Exercise requirements:
All the entries need to be quoted exactly, apart from the pictures, which you should drop.

____ Dataset

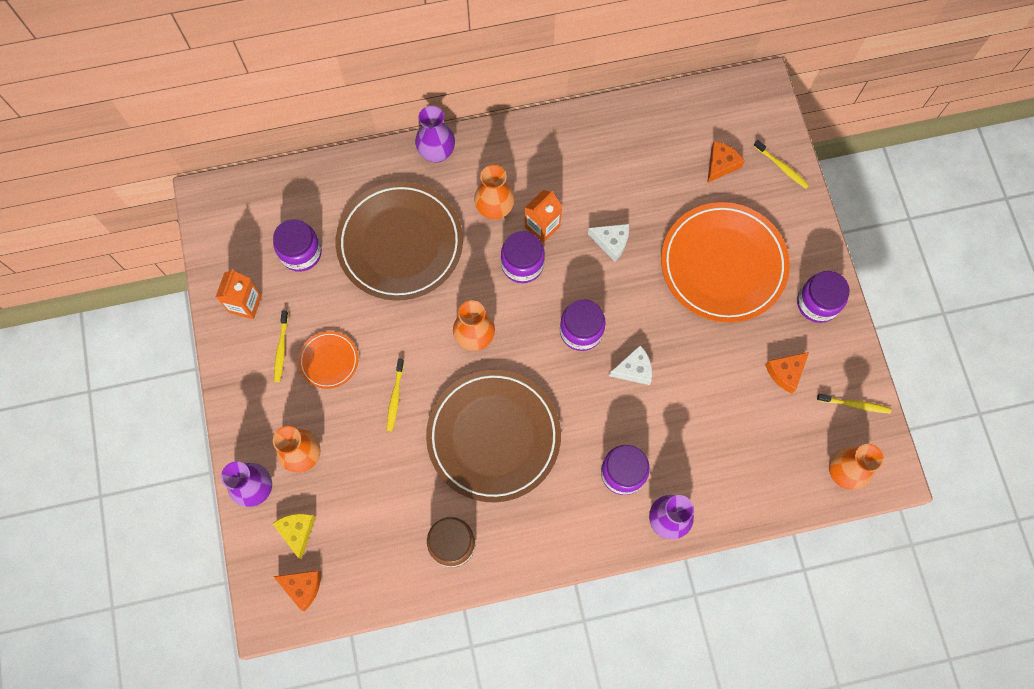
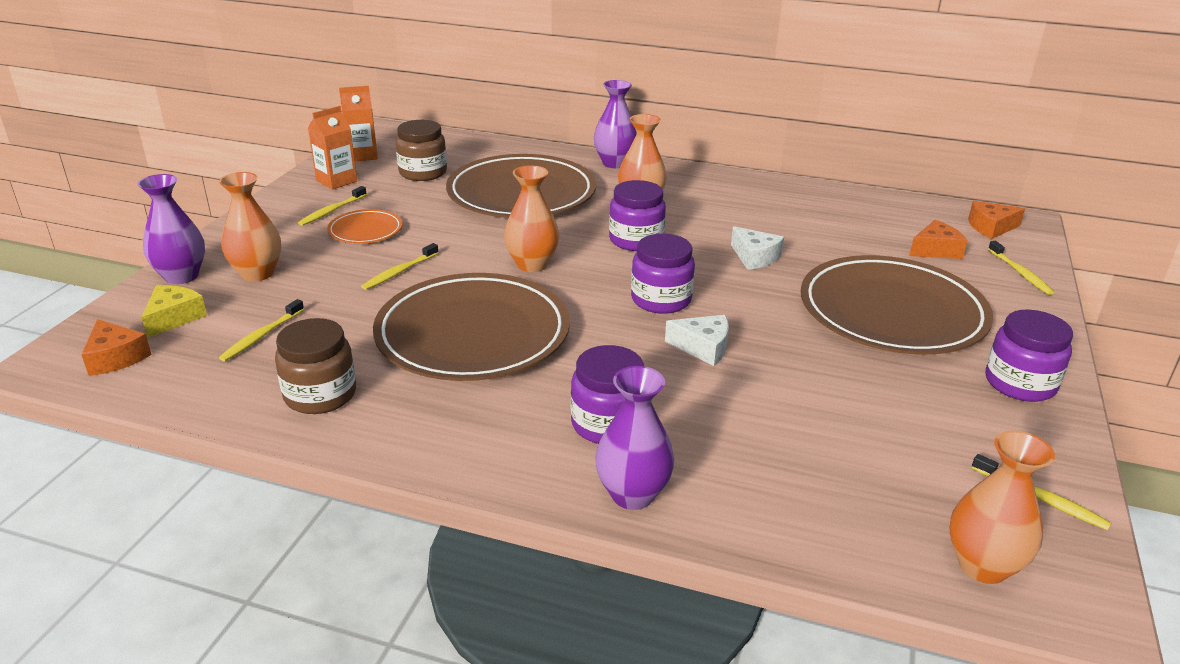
camera: 30 degrees right, 40 degrees down
(301, 253) = (423, 172): purple jar -> brown jar
(369, 515) = (261, 336): none -> yellow toothbrush
(542, 226) = (682, 226): orange carton -> orange carton (362, 155)
(723, 264) = (892, 312): orange plate -> brown plate
(785, 372) = (932, 425): orange cheese -> orange cheese (991, 227)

________

Output below:
camera: 30 degrees right, 40 degrees down
(301, 253) = (423, 172): purple jar -> brown jar
(369, 515) = (261, 336): none -> yellow toothbrush
(542, 226) = (682, 226): orange carton -> orange carton (362, 155)
(723, 264) = (892, 312): orange plate -> brown plate
(785, 372) = (932, 425): orange cheese -> orange cheese (991, 227)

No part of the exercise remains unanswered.